-------- Records supplied

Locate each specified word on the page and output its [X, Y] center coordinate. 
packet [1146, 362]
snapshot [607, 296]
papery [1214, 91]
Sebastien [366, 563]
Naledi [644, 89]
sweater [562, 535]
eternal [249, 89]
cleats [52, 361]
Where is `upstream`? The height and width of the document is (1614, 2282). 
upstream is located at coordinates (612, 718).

----------------
-------- Records supplied

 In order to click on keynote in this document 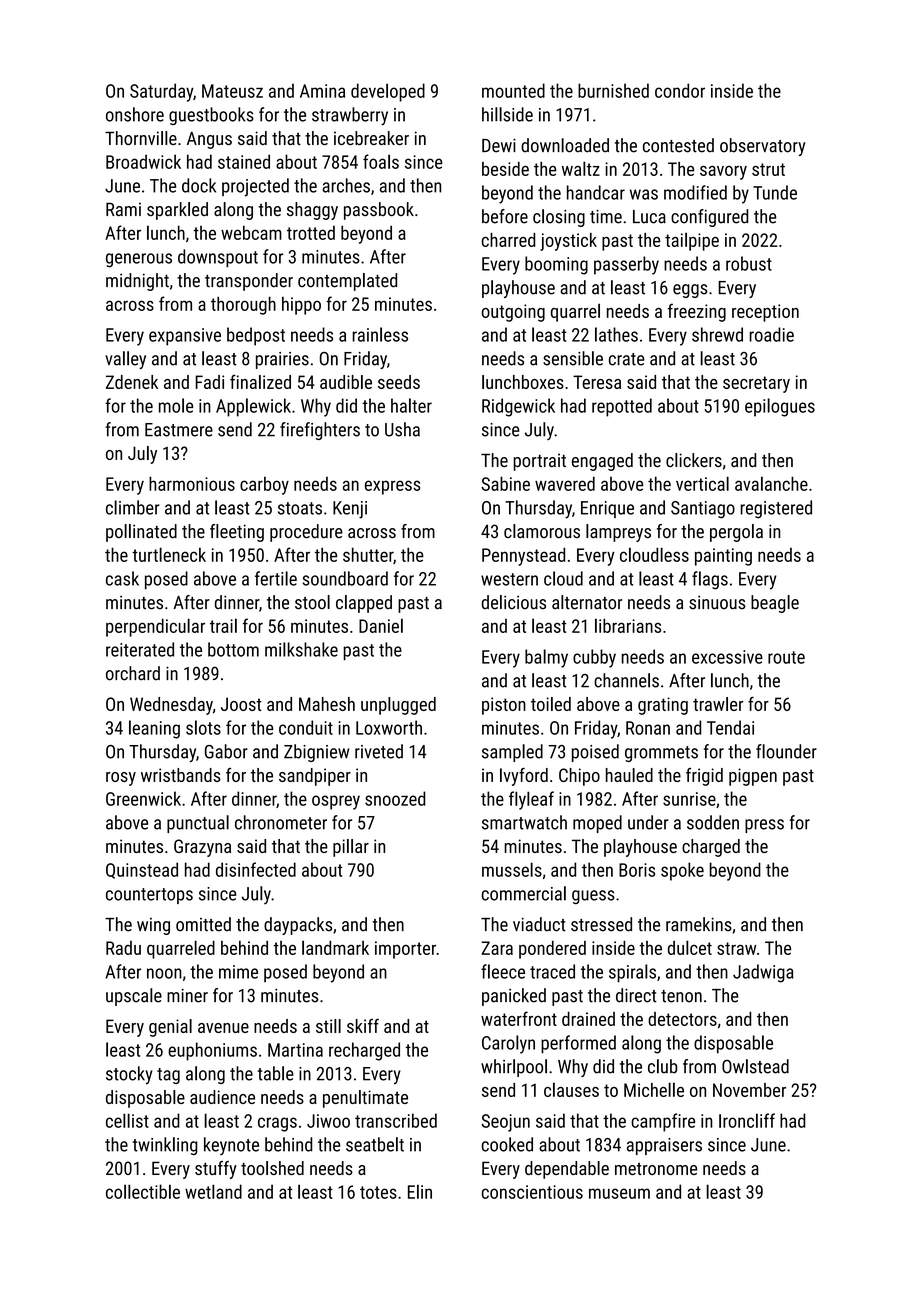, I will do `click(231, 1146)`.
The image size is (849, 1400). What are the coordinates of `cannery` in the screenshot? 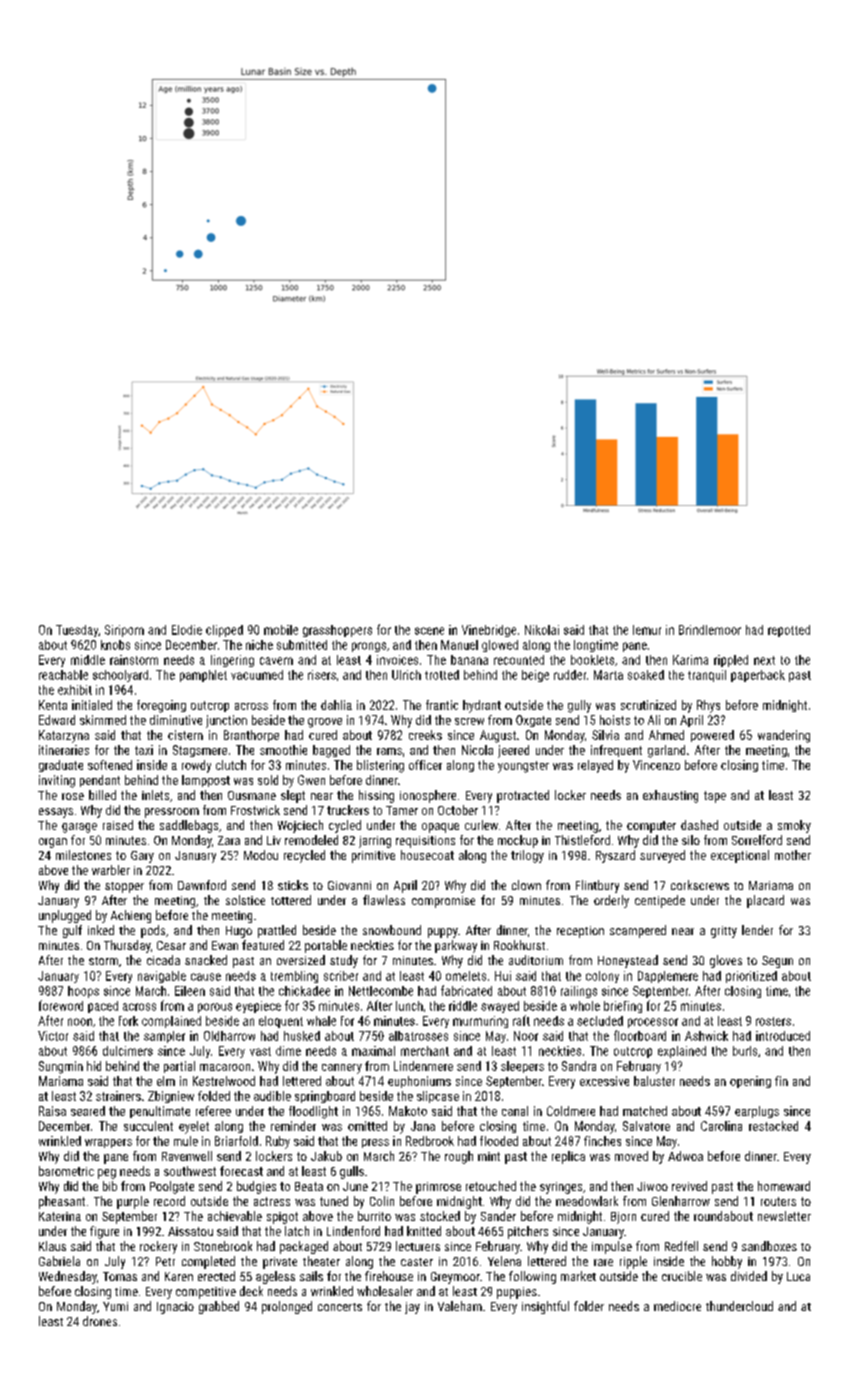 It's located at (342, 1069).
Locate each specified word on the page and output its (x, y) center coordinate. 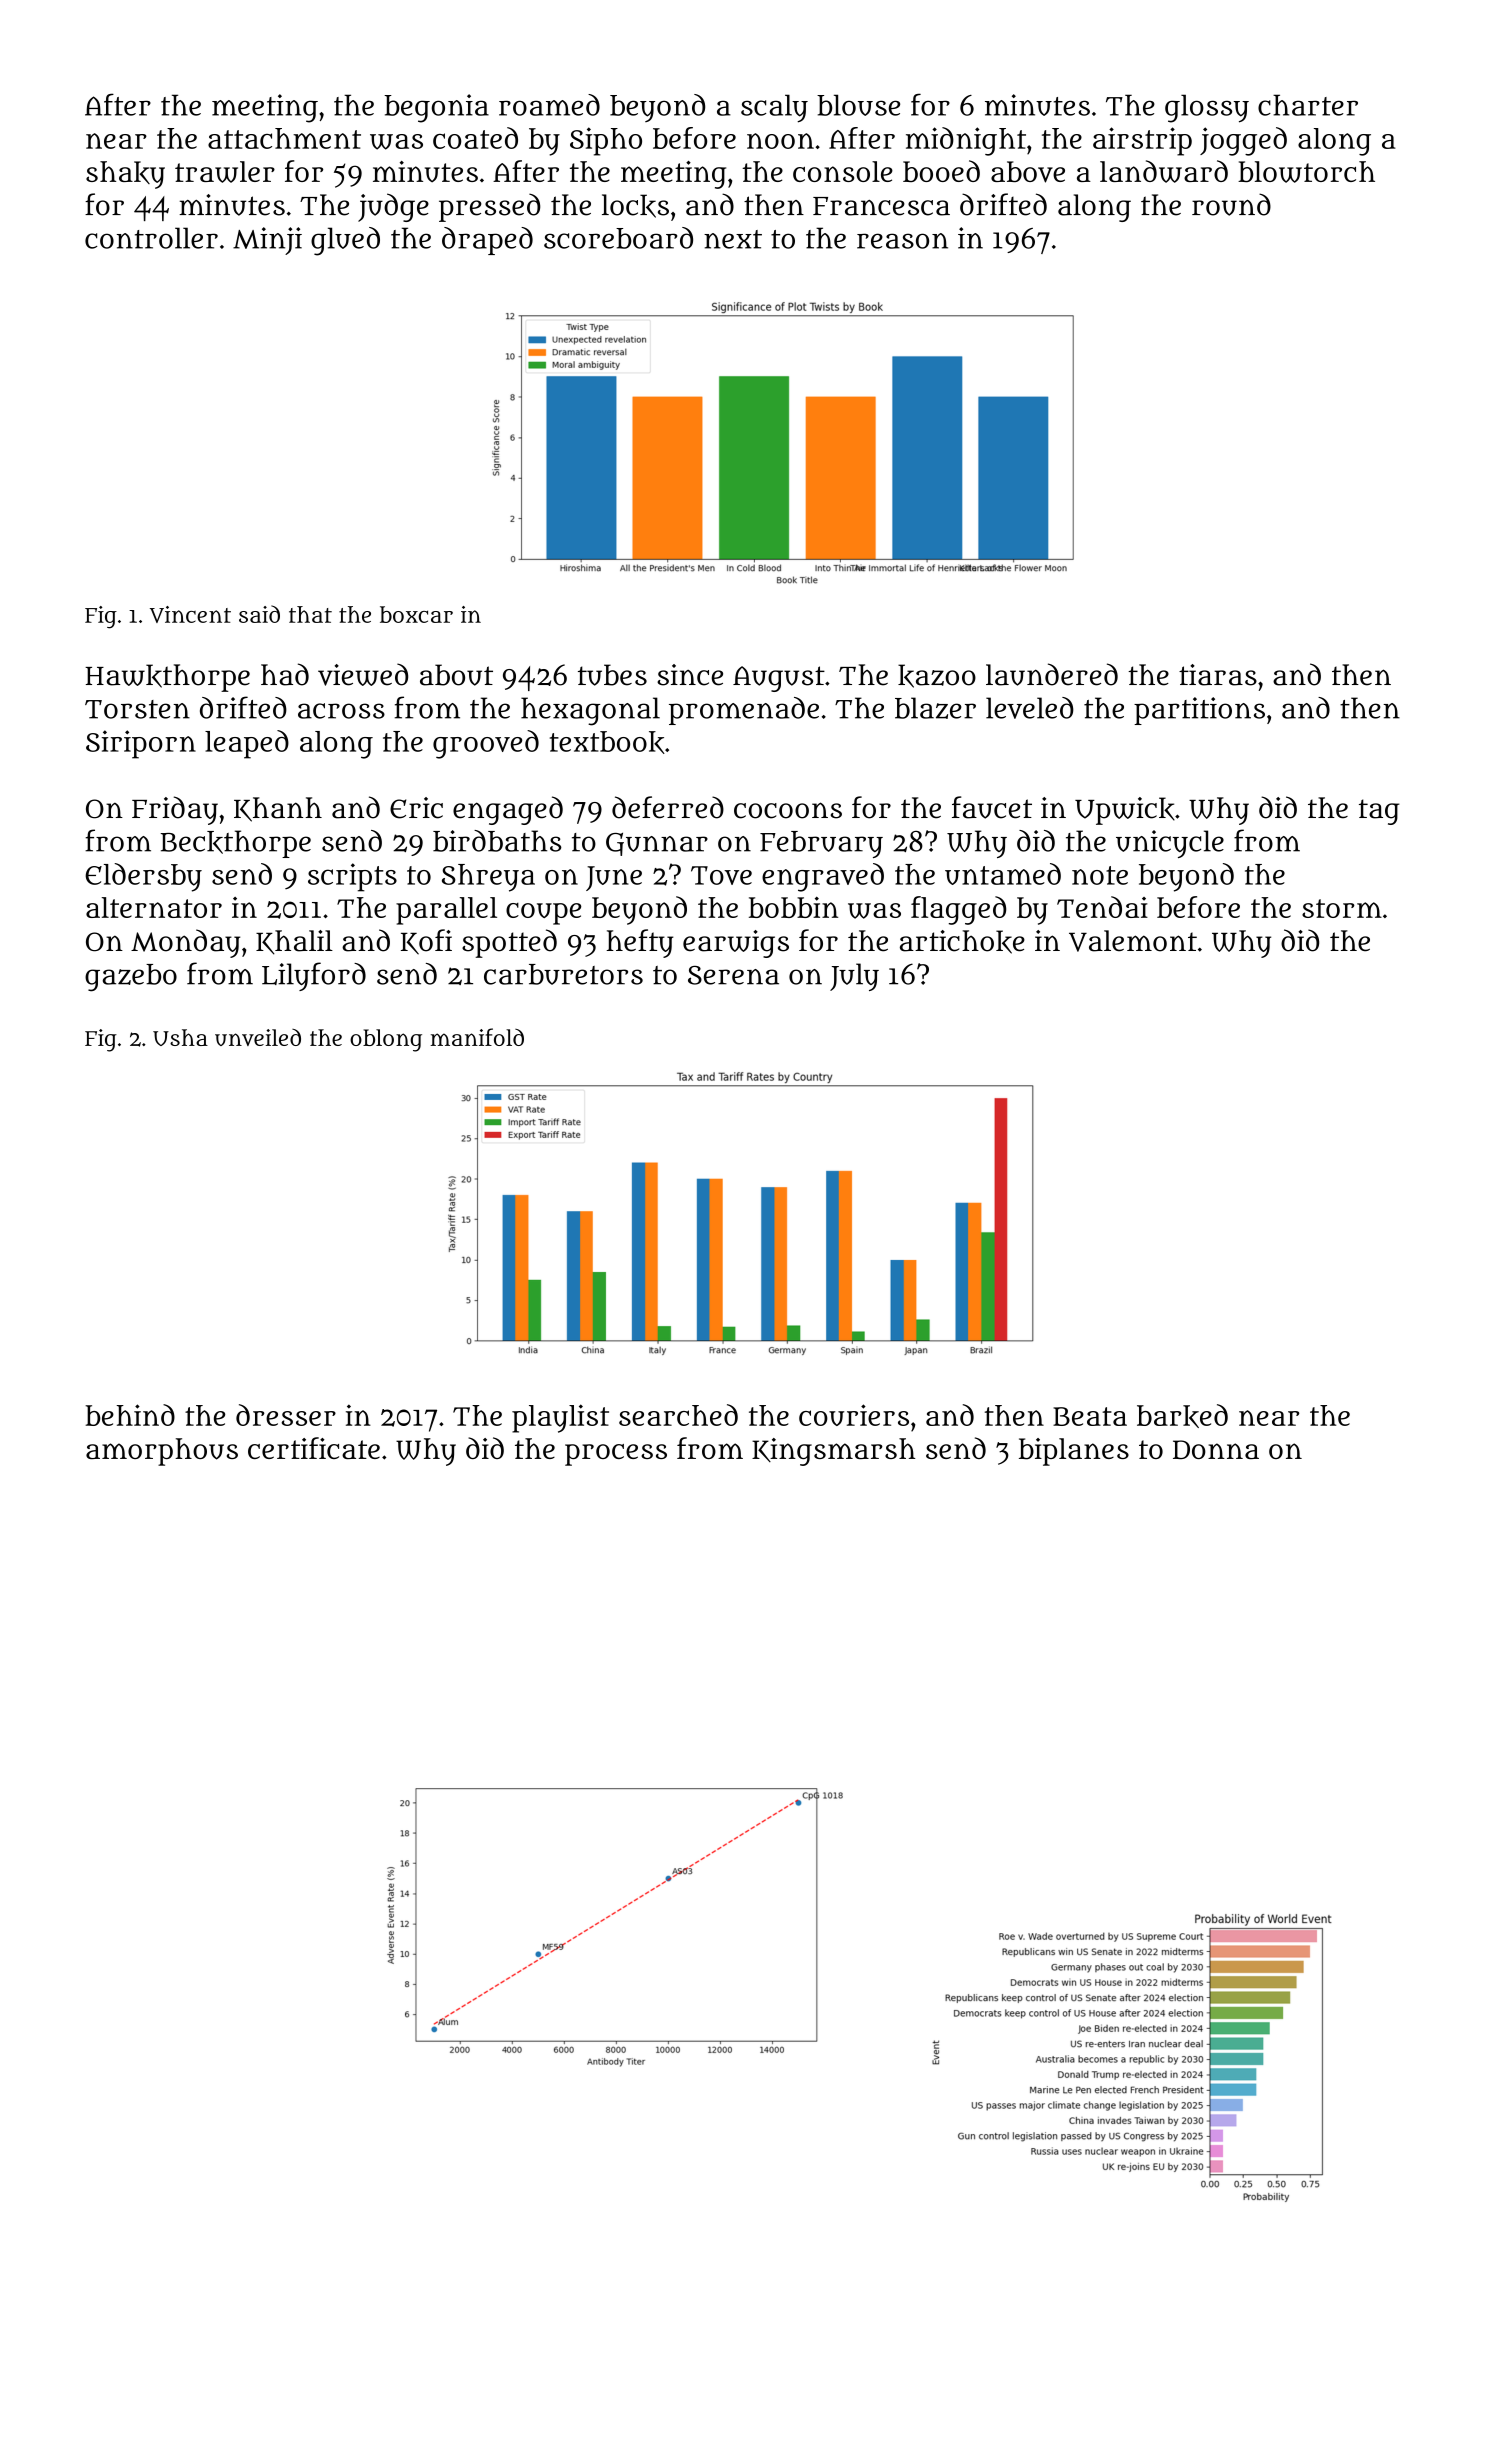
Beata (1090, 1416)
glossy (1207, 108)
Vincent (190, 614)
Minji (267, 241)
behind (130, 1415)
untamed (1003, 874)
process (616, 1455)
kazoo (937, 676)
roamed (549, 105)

----------------

Task prompt -> Can you set out the entries from the line containing "Y] center coordinate." through the line containing "upstream is located" as a numbered list, leaving out any blank lines?

Written solution ->
1. Locate each specified word on the page and output its [X, Y] center coordinate. 
2. packet [1146, 362]
3. snapshot [607, 296]
4. papery [1214, 91]
5. Sebastien [366, 563]
6. Naledi [644, 89]
7. sweater [562, 535]
8. eternal [249, 89]
9. cleats [52, 361]
10. Where is `upstream`? The height and width of the document is (1614, 2282). 
11. upstream is located at coordinates (612, 718).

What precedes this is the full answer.